Task details => Will you output all of the data below exactly, omitting the images?

Material for this exercise =>
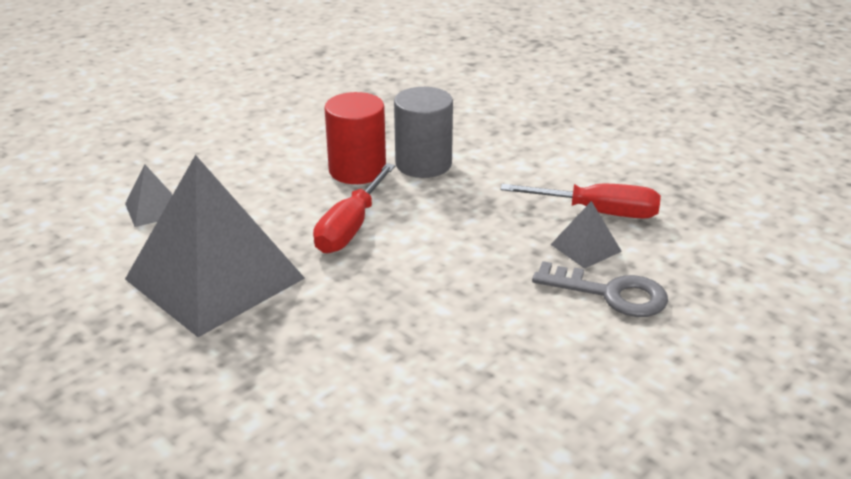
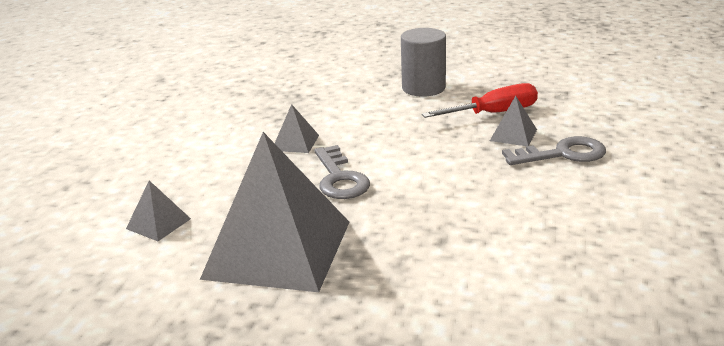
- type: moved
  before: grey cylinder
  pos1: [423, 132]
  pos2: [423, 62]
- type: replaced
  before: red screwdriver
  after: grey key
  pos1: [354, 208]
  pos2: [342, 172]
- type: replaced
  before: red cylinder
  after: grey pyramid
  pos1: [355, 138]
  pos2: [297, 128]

Written reply =>
- type: moved
  before: grey cylinder
  pos1: [423, 132]
  pos2: [423, 62]
- type: replaced
  before: red screwdriver
  after: grey key
  pos1: [354, 208]
  pos2: [342, 172]
- type: replaced
  before: red cylinder
  after: grey pyramid
  pos1: [355, 138]
  pos2: [297, 128]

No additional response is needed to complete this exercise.